## PROBLEM TO SOLVE
Nothing in the entries may be altered; copy them in full.

··· DATASET RECORDS

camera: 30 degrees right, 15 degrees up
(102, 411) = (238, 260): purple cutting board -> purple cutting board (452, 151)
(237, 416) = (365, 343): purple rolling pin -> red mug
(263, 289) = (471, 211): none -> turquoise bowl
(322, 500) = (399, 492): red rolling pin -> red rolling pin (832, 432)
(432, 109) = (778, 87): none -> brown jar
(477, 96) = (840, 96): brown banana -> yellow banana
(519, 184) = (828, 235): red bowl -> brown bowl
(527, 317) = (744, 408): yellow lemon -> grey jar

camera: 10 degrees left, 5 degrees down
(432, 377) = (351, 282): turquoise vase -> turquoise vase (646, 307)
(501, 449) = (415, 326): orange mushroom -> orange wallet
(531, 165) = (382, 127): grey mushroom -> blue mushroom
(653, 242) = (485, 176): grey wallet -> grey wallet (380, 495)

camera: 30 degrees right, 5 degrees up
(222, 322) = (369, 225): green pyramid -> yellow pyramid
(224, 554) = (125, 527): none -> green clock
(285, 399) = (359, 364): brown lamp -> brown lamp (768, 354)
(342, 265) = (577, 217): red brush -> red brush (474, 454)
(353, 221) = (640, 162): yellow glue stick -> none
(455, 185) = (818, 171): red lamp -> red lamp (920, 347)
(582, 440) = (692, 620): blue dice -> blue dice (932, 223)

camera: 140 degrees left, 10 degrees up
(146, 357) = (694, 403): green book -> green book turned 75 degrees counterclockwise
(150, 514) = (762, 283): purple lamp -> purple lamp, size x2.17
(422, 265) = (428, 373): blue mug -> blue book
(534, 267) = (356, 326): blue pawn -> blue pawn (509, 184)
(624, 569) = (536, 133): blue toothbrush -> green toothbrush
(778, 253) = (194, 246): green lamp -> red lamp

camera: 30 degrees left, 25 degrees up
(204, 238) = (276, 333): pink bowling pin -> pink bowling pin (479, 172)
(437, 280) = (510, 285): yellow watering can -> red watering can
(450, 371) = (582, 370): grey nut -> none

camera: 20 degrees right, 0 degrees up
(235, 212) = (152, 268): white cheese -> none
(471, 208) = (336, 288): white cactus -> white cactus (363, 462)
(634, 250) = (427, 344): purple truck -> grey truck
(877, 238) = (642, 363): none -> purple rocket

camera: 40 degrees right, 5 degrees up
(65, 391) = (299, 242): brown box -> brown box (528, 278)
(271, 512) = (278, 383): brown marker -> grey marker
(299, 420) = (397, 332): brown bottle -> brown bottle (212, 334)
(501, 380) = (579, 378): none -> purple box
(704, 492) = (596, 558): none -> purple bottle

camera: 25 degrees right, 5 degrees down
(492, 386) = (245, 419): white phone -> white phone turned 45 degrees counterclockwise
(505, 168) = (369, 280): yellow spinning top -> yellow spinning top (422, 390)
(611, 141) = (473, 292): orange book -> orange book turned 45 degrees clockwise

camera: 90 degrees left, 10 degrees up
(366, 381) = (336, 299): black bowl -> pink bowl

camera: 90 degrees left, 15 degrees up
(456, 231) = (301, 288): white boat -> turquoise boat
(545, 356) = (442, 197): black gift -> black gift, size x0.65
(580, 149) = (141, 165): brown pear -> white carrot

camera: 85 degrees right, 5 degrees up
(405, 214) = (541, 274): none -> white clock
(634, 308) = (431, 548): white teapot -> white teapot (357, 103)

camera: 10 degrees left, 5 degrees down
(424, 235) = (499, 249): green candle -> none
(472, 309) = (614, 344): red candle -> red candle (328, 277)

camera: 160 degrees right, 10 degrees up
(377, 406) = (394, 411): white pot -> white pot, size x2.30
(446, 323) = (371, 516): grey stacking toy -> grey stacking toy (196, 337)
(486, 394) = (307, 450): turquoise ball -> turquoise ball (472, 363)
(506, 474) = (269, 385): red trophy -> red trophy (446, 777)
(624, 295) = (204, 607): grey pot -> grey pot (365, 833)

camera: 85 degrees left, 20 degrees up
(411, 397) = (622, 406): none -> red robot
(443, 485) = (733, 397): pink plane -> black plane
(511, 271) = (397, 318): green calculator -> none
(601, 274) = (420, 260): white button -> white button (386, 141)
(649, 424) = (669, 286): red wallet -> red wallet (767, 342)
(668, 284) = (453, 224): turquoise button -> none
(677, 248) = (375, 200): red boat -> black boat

······

## FINISHED EXERCISE
camera: 30 degrees right, 15 degrees up
(102, 411) = (238, 260): purple cutting board -> purple cutting board (452, 151)
(237, 416) = (365, 343): purple rolling pin -> red mug
(263, 289) = (471, 211): none -> turquoise bowl
(322, 500) = (399, 492): red rolling pin -> red rolling pin (832, 432)
(432, 109) = (778, 87): none -> brown jar
(477, 96) = (840, 96): brown banana -> yellow banana
(519, 184) = (828, 235): red bowl -> brown bowl
(527, 317) = (744, 408): yellow lemon -> grey jar

camera: 10 degrees left, 5 degrees down
(432, 377) = (351, 282): turquoise vase -> turquoise vase (646, 307)
(501, 449) = (415, 326): orange mushroom -> orange wallet
(531, 165) = (382, 127): grey mushroom -> blue mushroom
(653, 242) = (485, 176): grey wallet -> grey wallet (380, 495)

camera: 30 degrees right, 5 degrees up
(222, 322) = (369, 225): green pyramid -> yellow pyramid
(224, 554) = (125, 527): none -> green clock
(285, 399) = (359, 364): brown lamp -> brown lamp (768, 354)
(342, 265) = (577, 217): red brush -> red brush (474, 454)
(353, 221) = (640, 162): yellow glue stick -> none
(455, 185) = (818, 171): red lamp -> red lamp (920, 347)
(582, 440) = (692, 620): blue dice -> blue dice (932, 223)

camera: 140 degrees left, 10 degrees up
(146, 357) = (694, 403): green book -> green book turned 75 degrees counterclockwise
(150, 514) = (762, 283): purple lamp -> purple lamp, size x2.17
(422, 265) = (428, 373): blue mug -> blue book
(534, 267) = (356, 326): blue pawn -> blue pawn (509, 184)
(624, 569) = (536, 133): blue toothbrush -> green toothbrush
(778, 253) = (194, 246): green lamp -> red lamp

camera: 30 degrees left, 25 degrees up
(204, 238) = (276, 333): pink bowling pin -> pink bowling pin (479, 172)
(437, 280) = (510, 285): yellow watering can -> red watering can
(450, 371) = (582, 370): grey nut -> none

camera: 20 degrees right, 0 degrees up
(235, 212) = (152, 268): white cheese -> none
(471, 208) = (336, 288): white cactus -> white cactus (363, 462)
(634, 250) = (427, 344): purple truck -> grey truck
(877, 238) = (642, 363): none -> purple rocket

camera: 40 degrees right, 5 degrees up
(65, 391) = (299, 242): brown box -> brown box (528, 278)
(271, 512) = (278, 383): brown marker -> grey marker
(299, 420) = (397, 332): brown bottle -> brown bottle (212, 334)
(501, 380) = (579, 378): none -> purple box
(704, 492) = (596, 558): none -> purple bottle

camera: 25 degrees right, 5 degrees down
(492, 386) = (245, 419): white phone -> white phone turned 45 degrees counterclockwise
(505, 168) = (369, 280): yellow spinning top -> yellow spinning top (422, 390)
(611, 141) = (473, 292): orange book -> orange book turned 45 degrees clockwise

camera: 90 degrees left, 10 degrees up
(366, 381) = (336, 299): black bowl -> pink bowl

camera: 90 degrees left, 15 degrees up
(456, 231) = (301, 288): white boat -> turquoise boat
(545, 356) = (442, 197): black gift -> black gift, size x0.65
(580, 149) = (141, 165): brown pear -> white carrot

camera: 85 degrees right, 5 degrees up
(405, 214) = (541, 274): none -> white clock
(634, 308) = (431, 548): white teapot -> white teapot (357, 103)

camera: 10 degrees left, 5 degrees down
(424, 235) = (499, 249): green candle -> none
(472, 309) = (614, 344): red candle -> red candle (328, 277)

camera: 160 degrees right, 10 degrees up
(377, 406) = (394, 411): white pot -> white pot, size x2.30
(446, 323) = (371, 516): grey stacking toy -> grey stacking toy (196, 337)
(486, 394) = (307, 450): turquoise ball -> turquoise ball (472, 363)
(506, 474) = (269, 385): red trophy -> red trophy (446, 777)
(624, 295) = (204, 607): grey pot -> grey pot (365, 833)

camera: 85 degrees left, 20 degrees up
(411, 397) = (622, 406): none -> red robot
(443, 485) = (733, 397): pink plane -> black plane
(511, 271) = (397, 318): green calculator -> none
(601, 274) = (420, 260): white button -> white button (386, 141)
(649, 424) = (669, 286): red wallet -> red wallet (767, 342)
(668, 284) = (453, 224): turquoise button -> none
(677, 248) = (375, 200): red boat -> black boat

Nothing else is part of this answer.